BEGIN

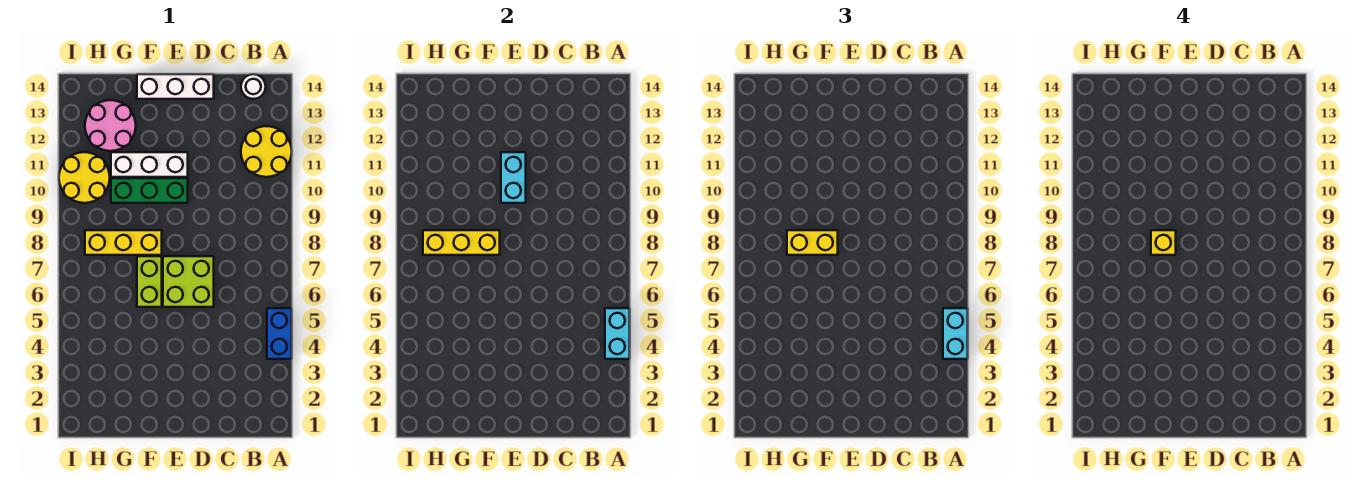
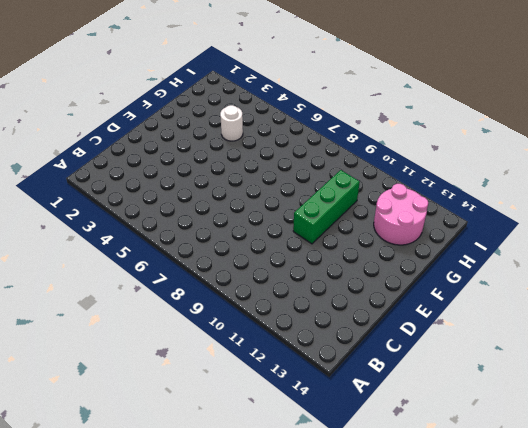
white round brick G4 level 1 -> white round brick B14 level 1
none -> blue brick A4:A5 level 1
none -> yellow round brick A11:B12 level 1
none -> lime brick D6:E7 level 1

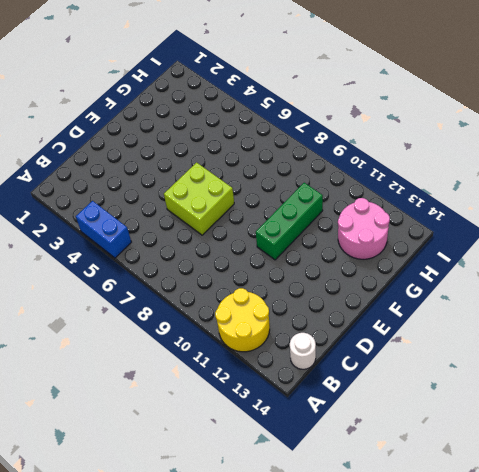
none -> white brick D14:F14 level 1
none -> white brick E11:G11 level 1
none -> lime brick F6:F7 level 1

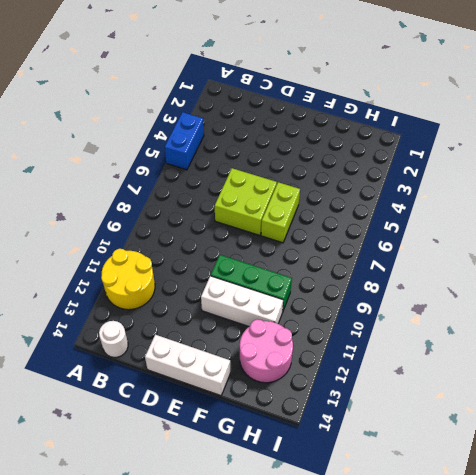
none -> yellow brick F8:H8 level 1
none -> yellow round brick H10:I11 level 1
none -> cyan brick A4:A5 level 2

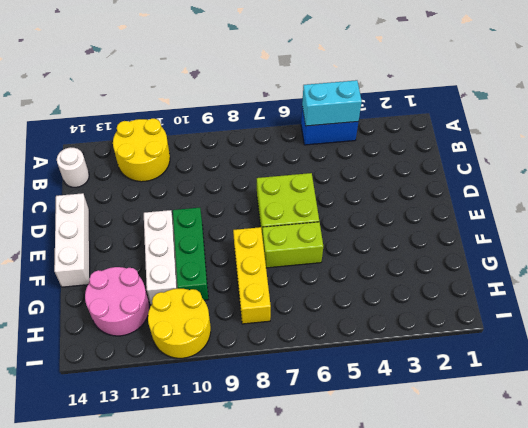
none -> cyan brick E10:E11 level 2
none -> yellow brick F8:H8 level 2
none -> cyan brick A4:A5 level 3

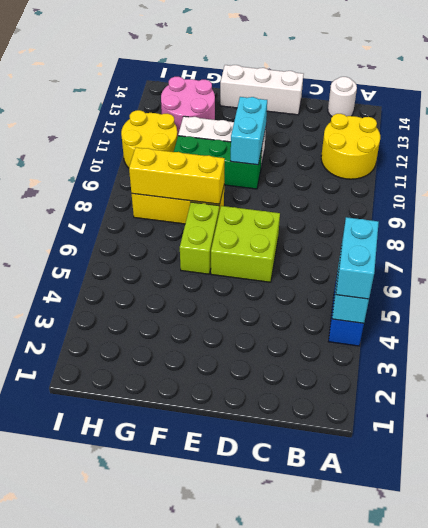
none -> yellow brick F8:G8 level 3
none -> yellow brick F8 level 4

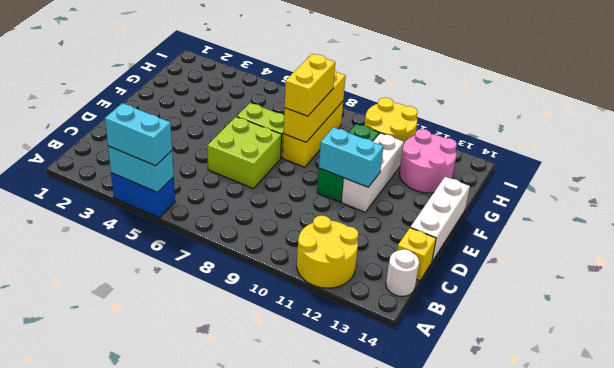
yellow brick C14 level 1 -> yellow brick F8 level 4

END

▶ PROMPT:
Without the pictures, give all the records above again exactly.

▶ FINAL ANSWER:
white round brick G4 level 1 -> white round brick B14 level 1
none -> blue brick A4:A5 level 1
none -> yellow round brick A11:B12 level 1
none -> lime brick D6:E7 level 1

none -> white brick D14:F14 level 1
none -> white brick E11:G11 level 1
none -> lime brick F6:F7 level 1

none -> yellow brick F8:H8 level 1
none -> yellow round brick H10:I11 level 1
none -> cyan brick A4:A5 level 2

none -> cyan brick E10:E11 level 2
none -> yellow brick F8:H8 level 2
none -> cyan brick A4:A5 level 3

none -> yellow brick F8:G8 level 3
none -> yellow brick F8 level 4

yellow brick C14 level 1 -> yellow brick F8 level 4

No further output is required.